-------- SOURCE MATERIAL
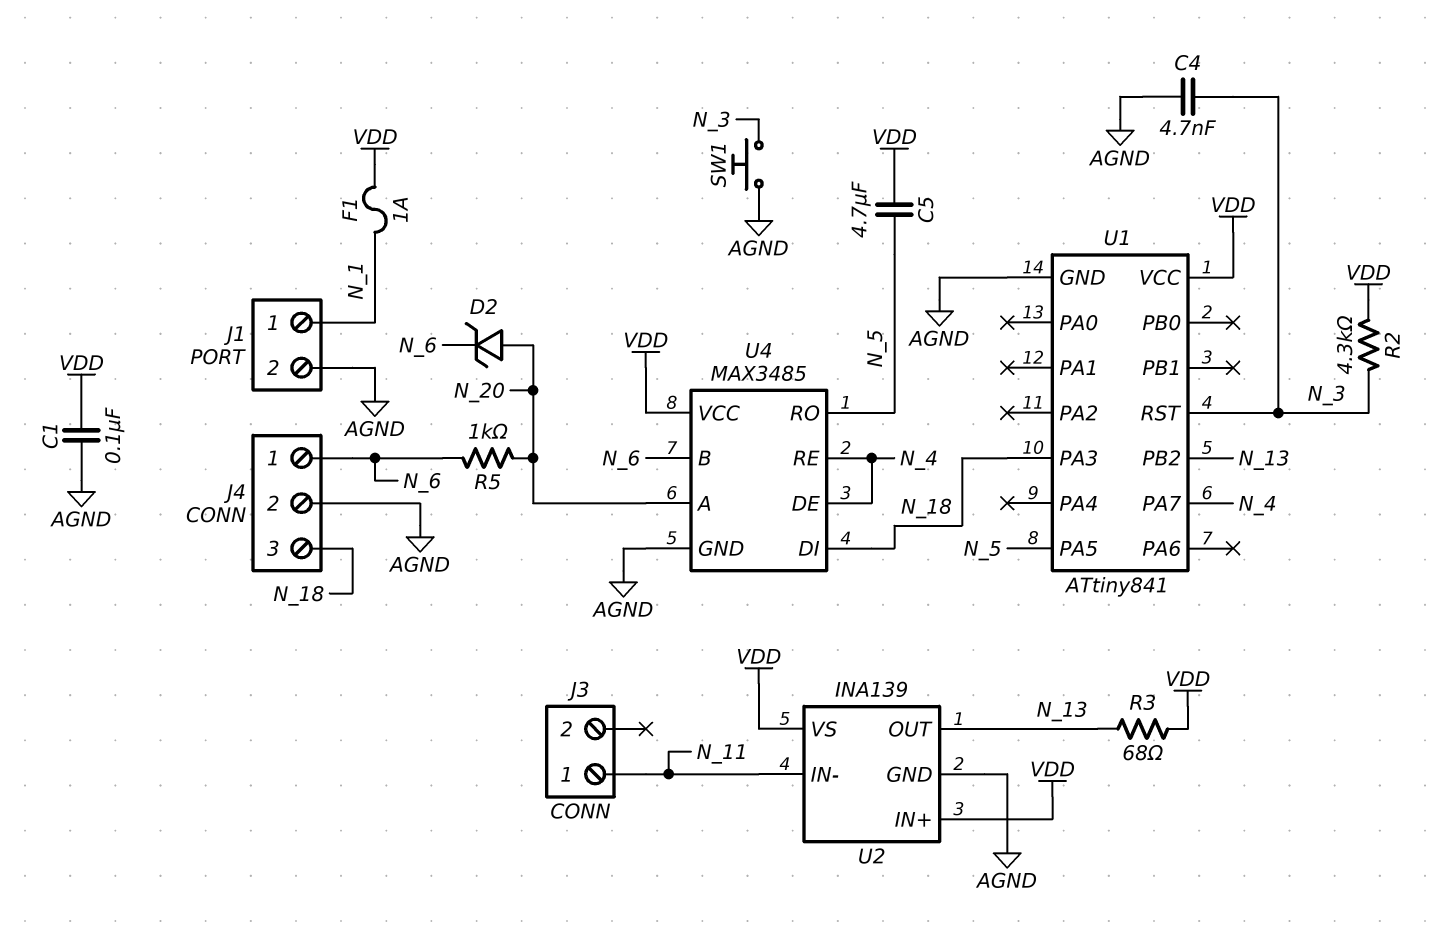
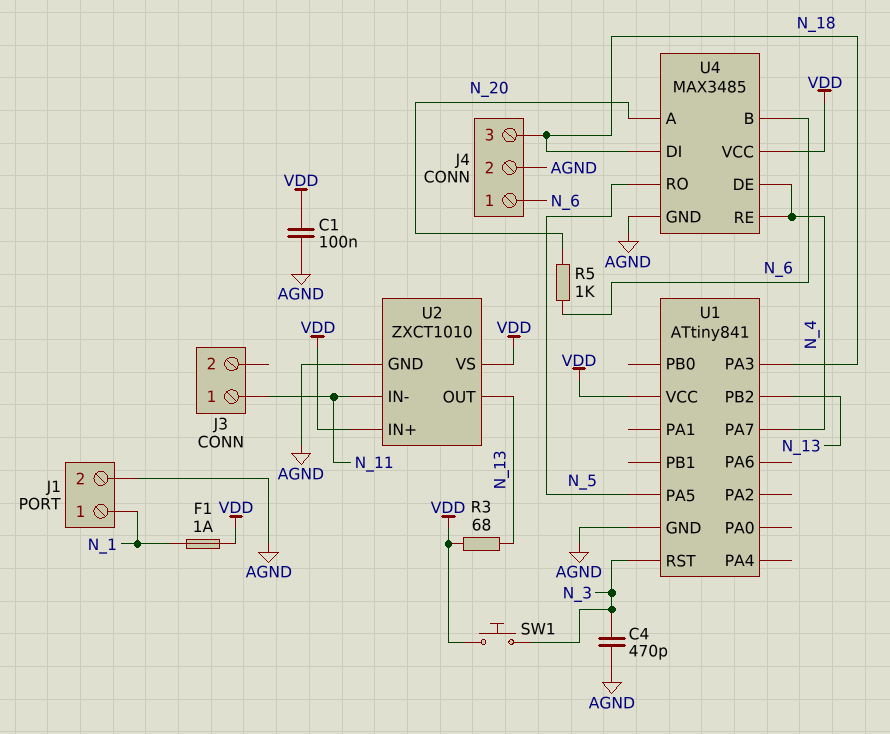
C4: 4.7nF (AGND, N_3) -> 470pF (AGND, N_3)
C5: 4.7uF (N_5, VDD) -> none
D2: zener (A N_20, K N_6) -> none
R2: 4.3k (N_3, VDD) -> none
SW1: button (AGND, N_3) -> button (N_3, VDD)
U2: INA139 -> ZXCT1010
----------------
- **REQUIRED ACTION**:
Find and show each line of the listing with the word "none".

- **SOLUTION TO THIS PROBLEM**:
C5: 4.7uF (N_5, VDD) -> none
D2: zener (A N_20, K N_6) -> none
R2: 4.3k (N_3, VDD) -> none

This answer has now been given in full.